What needs to be done >> With the pictures left out, restate exactly the part below that opens with the line containing "door: (251, 611) -> (321, 216), hinge flipped" and closes with the line containing "pool table: (857, 634)".

Material for this task >>

###

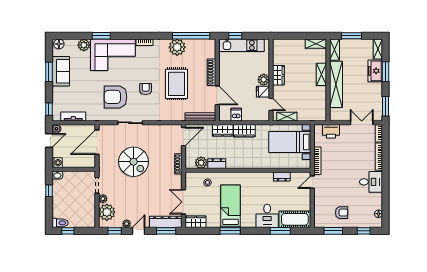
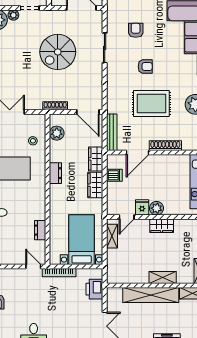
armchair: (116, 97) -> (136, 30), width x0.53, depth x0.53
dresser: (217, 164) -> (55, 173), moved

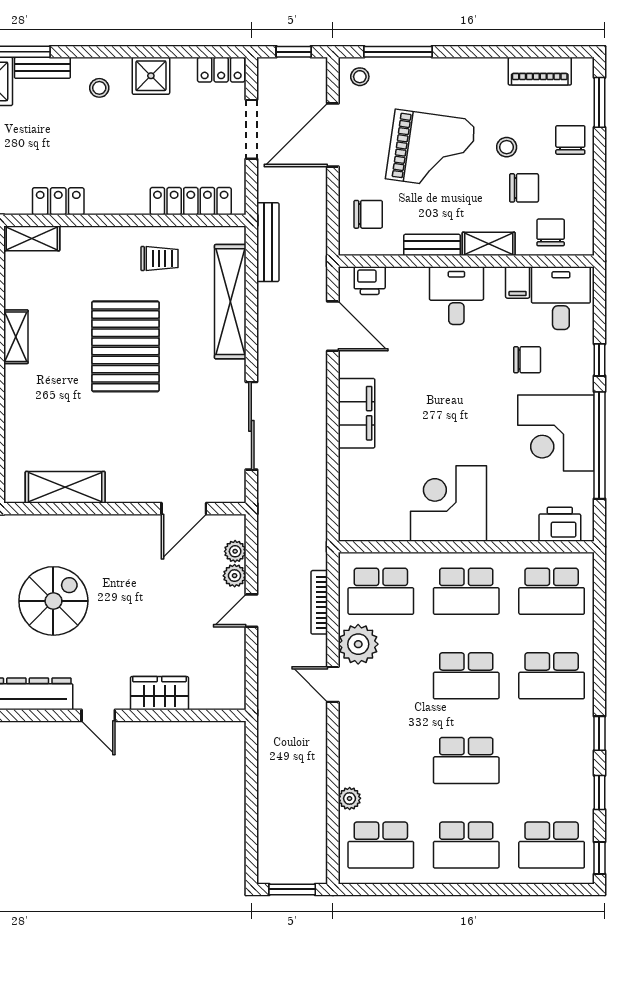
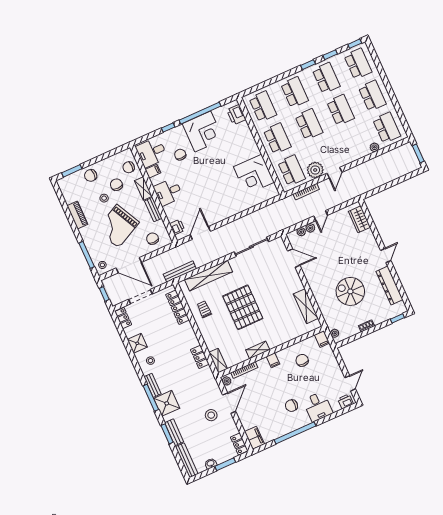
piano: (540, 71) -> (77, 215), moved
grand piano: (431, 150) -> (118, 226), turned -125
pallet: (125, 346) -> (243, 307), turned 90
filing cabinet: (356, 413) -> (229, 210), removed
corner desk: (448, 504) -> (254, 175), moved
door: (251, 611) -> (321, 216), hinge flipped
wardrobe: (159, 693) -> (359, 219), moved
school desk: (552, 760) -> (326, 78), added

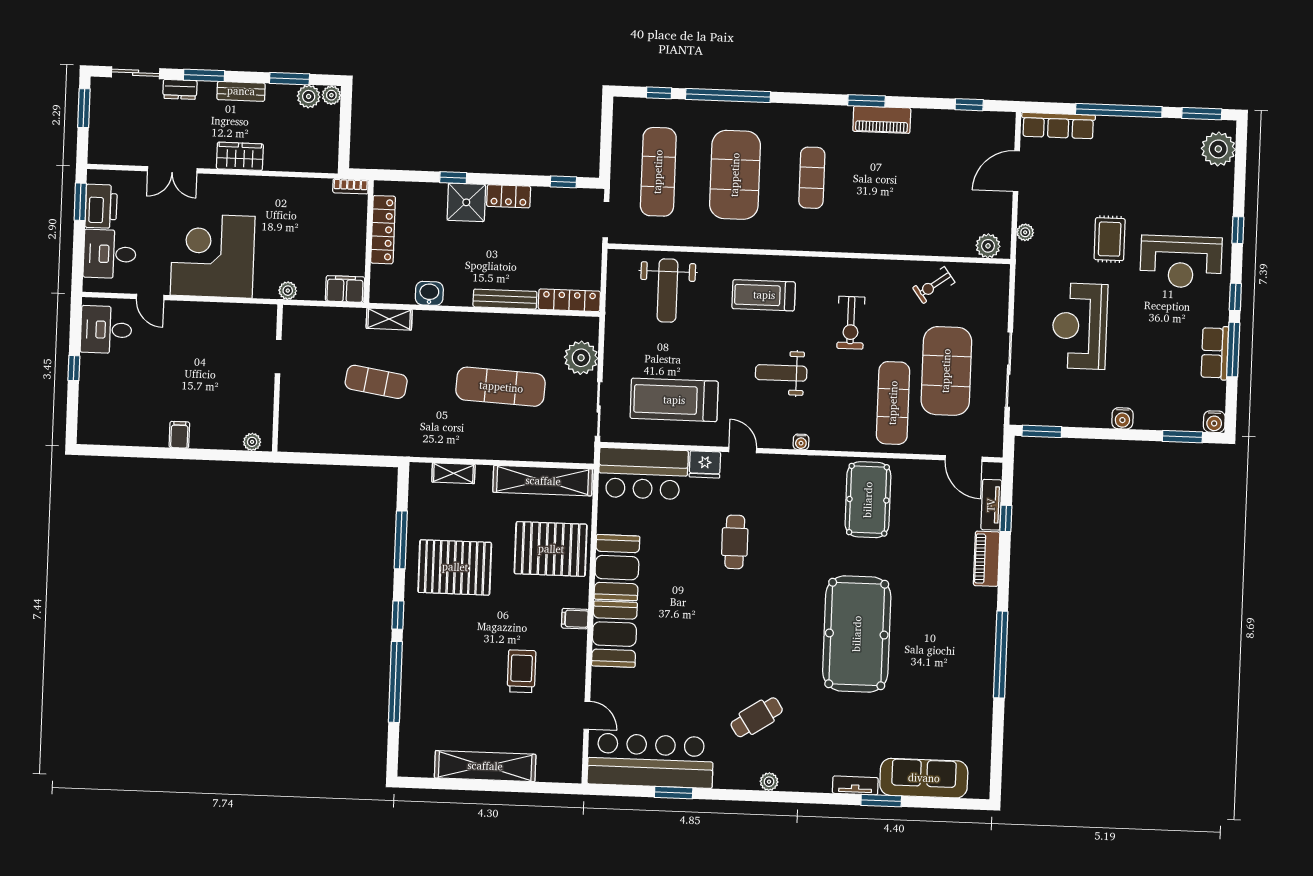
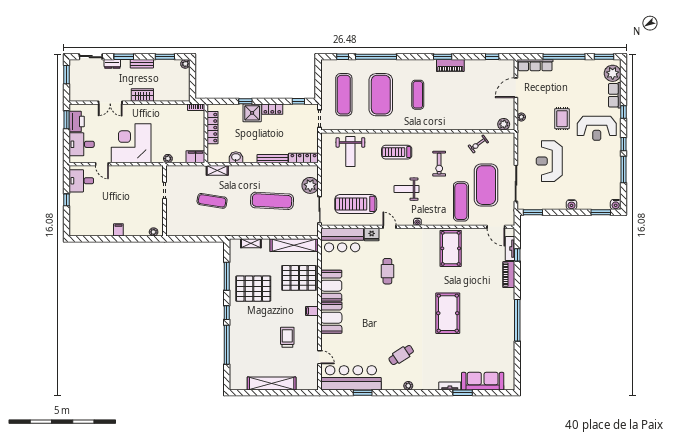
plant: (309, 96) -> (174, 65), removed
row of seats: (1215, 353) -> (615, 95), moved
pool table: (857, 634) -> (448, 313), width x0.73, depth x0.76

###

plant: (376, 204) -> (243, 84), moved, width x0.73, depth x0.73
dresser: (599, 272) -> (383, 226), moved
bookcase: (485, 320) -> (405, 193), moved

###

Written answer >>
door: (251, 611) -> (321, 216), hinge flipped
wardrobe: (159, 693) -> (359, 219), moved
school desk: (552, 760) -> (326, 78), added

plant: (309, 96) -> (174, 65), removed
row of seats: (1215, 353) -> (615, 95), moved
pool table: (857, 634) -> (448, 313), width x0.73, depth x0.76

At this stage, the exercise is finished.